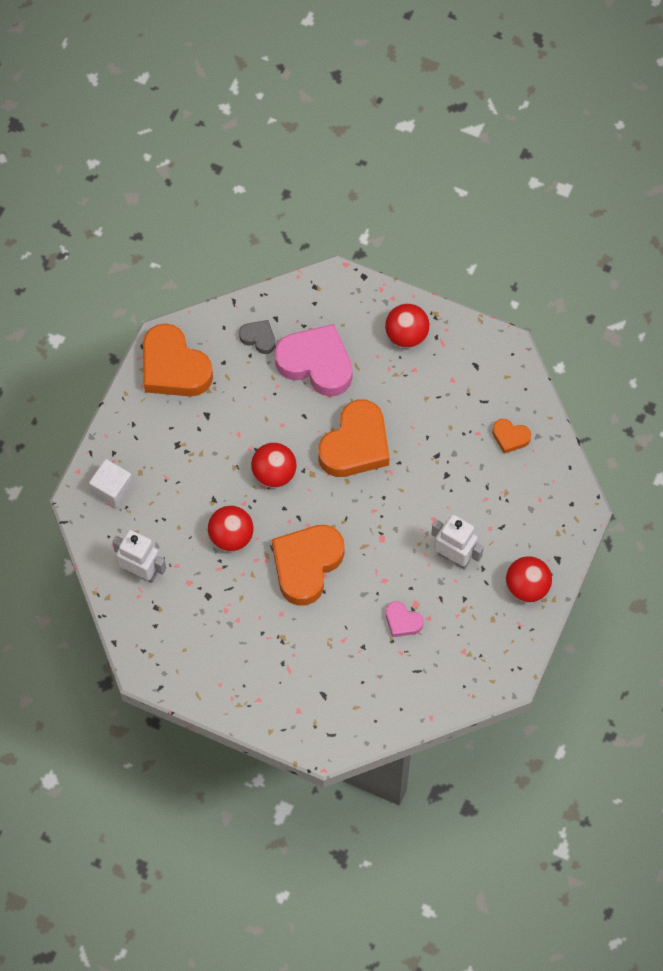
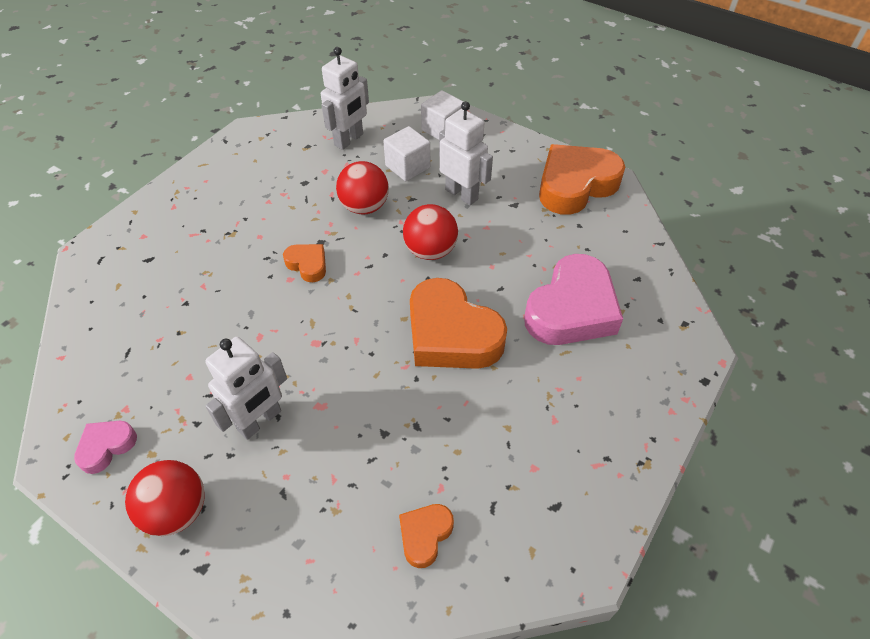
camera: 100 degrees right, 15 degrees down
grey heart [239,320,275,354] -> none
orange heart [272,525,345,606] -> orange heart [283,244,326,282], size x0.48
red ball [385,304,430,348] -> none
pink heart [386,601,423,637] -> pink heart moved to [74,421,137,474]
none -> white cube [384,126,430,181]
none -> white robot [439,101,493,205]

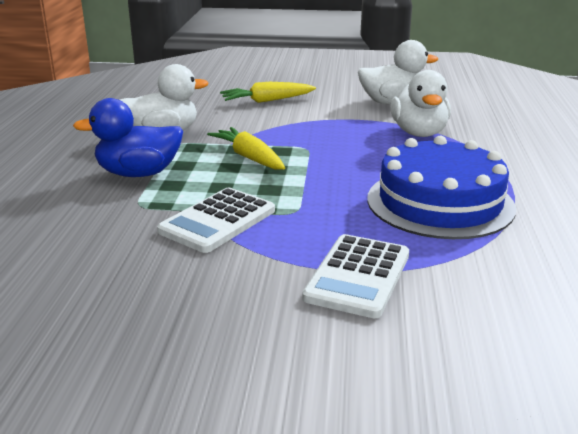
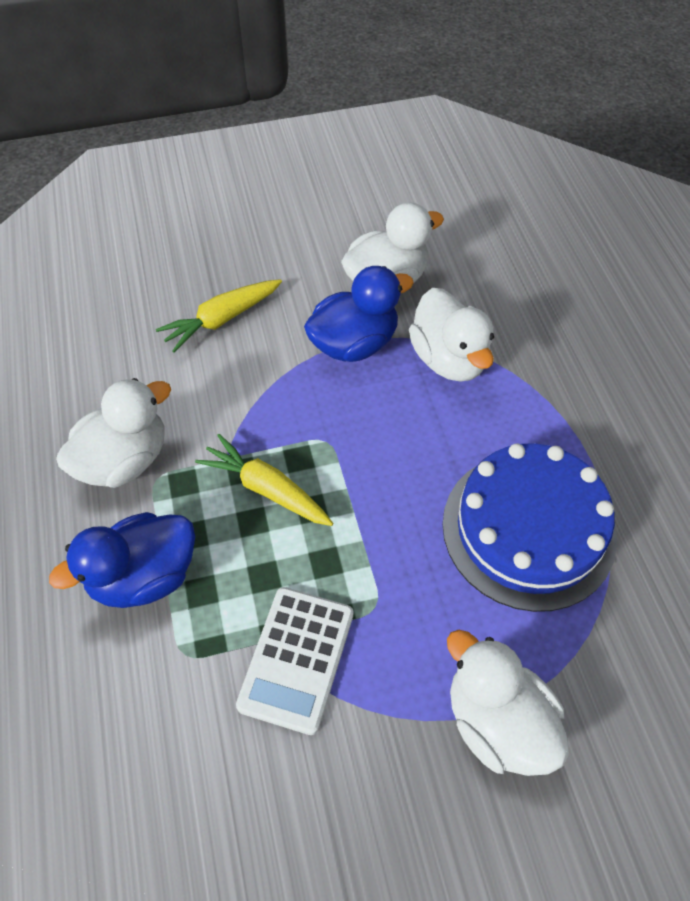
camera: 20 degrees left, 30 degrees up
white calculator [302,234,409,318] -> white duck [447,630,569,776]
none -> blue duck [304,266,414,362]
•••
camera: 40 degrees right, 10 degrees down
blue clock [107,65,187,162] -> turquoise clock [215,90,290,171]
•••
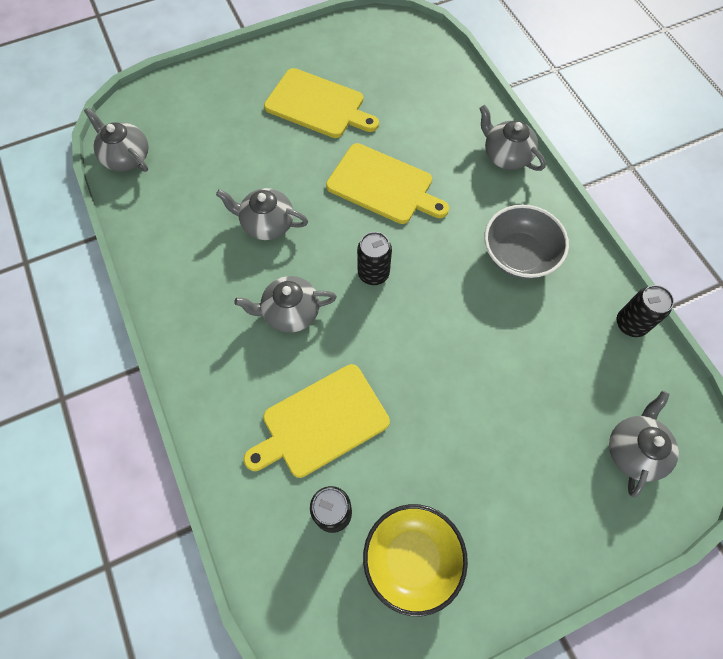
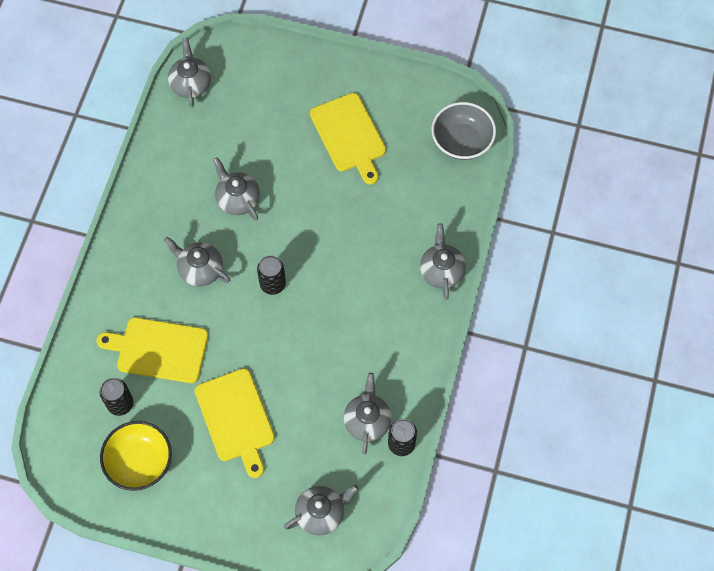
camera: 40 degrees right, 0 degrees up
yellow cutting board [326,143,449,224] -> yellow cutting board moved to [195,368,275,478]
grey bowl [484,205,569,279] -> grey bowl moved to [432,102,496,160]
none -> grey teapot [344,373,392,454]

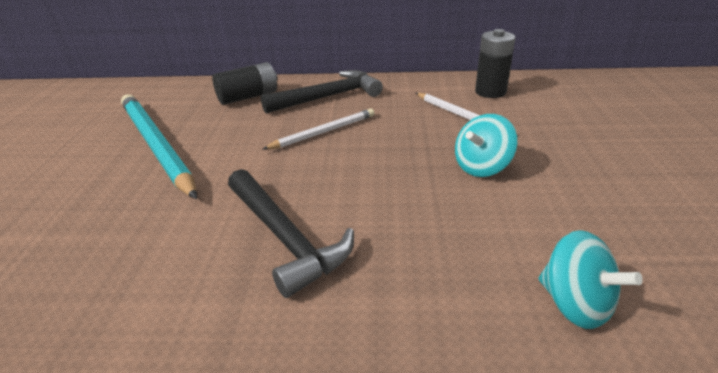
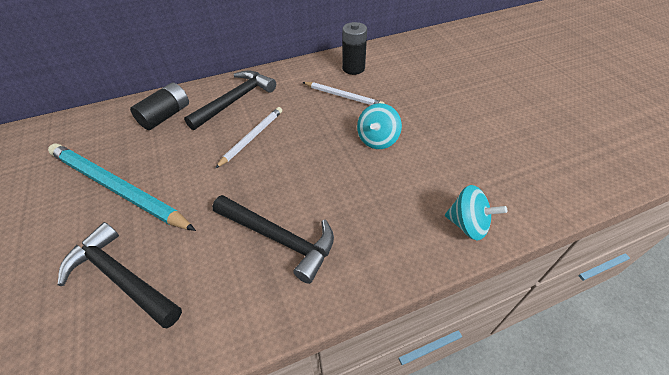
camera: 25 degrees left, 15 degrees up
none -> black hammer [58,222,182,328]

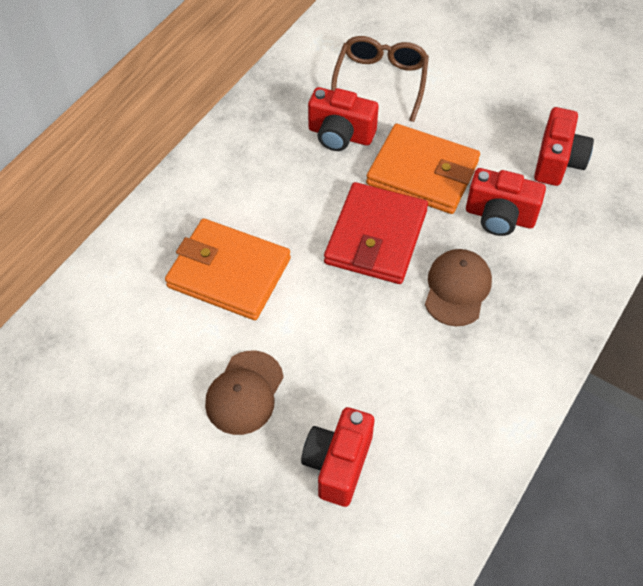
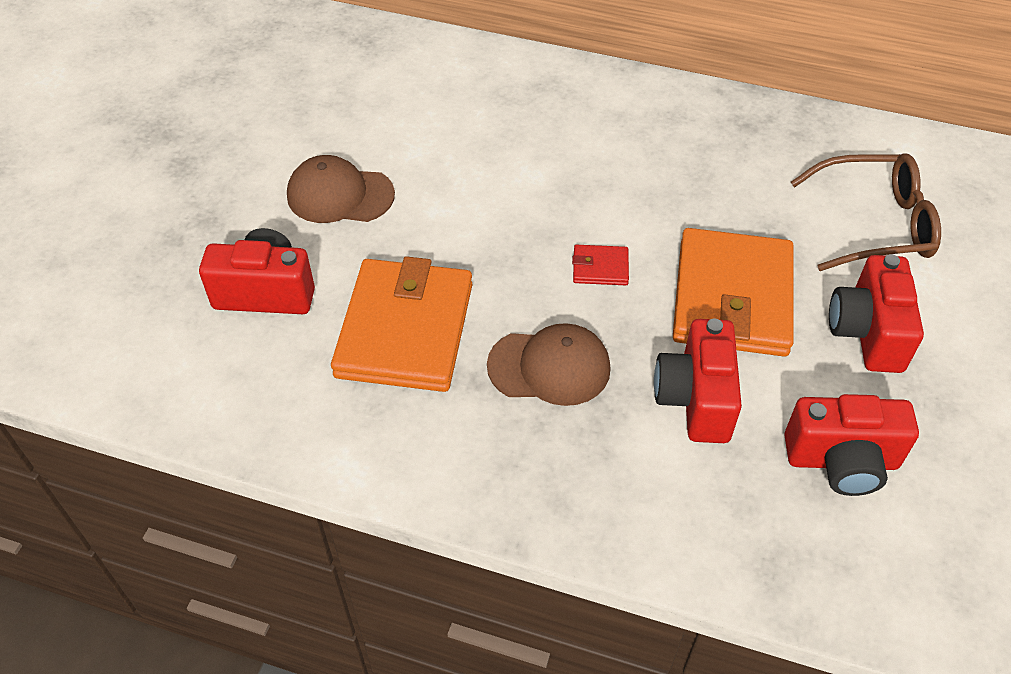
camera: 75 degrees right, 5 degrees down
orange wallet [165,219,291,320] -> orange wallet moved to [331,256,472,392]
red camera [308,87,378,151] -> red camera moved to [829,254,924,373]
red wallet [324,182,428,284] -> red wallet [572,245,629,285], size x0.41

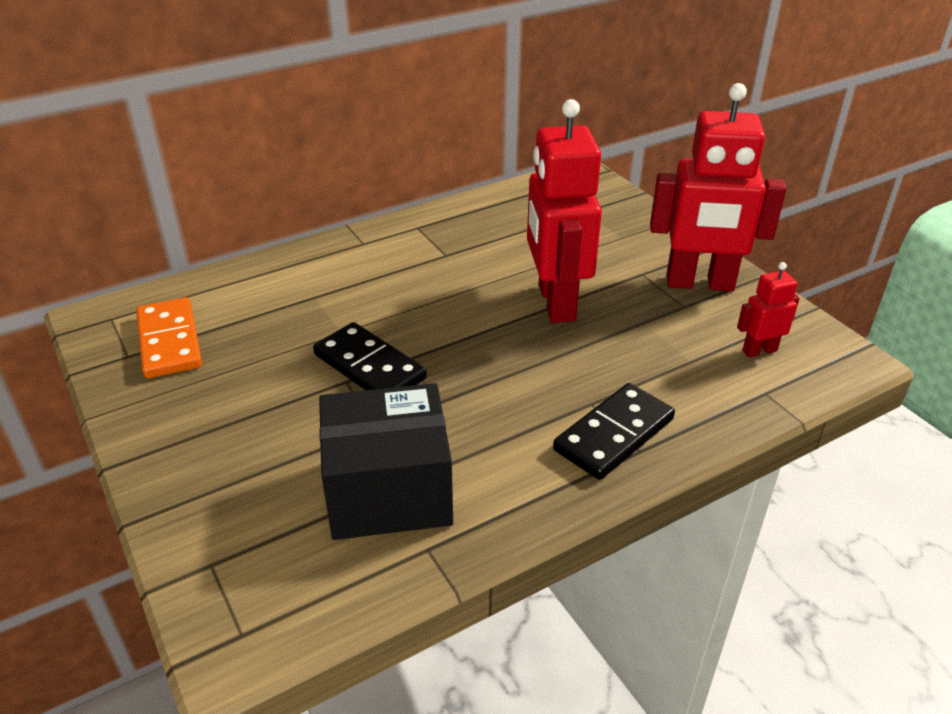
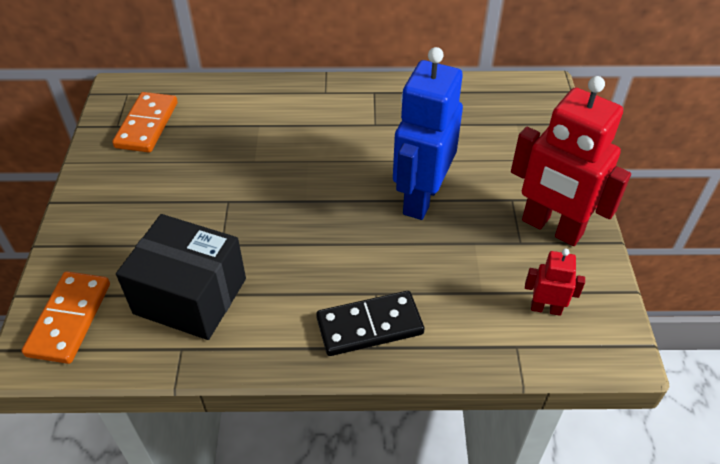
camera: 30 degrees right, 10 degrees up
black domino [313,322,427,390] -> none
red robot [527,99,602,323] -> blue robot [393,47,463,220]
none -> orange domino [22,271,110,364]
•••
Take the material above from the line containing "none -> white robot [439,101,493,205]" up to and including the line containing "none -> blue duck [304,266,414,362]" and retype it exactly, without any pictures.

#### [Response]
none -> white robot [439,101,493,205]

camera: 20 degrees left, 30 degrees up
white calculator [302,234,409,318] -> white duck [447,630,569,776]
none -> blue duck [304,266,414,362]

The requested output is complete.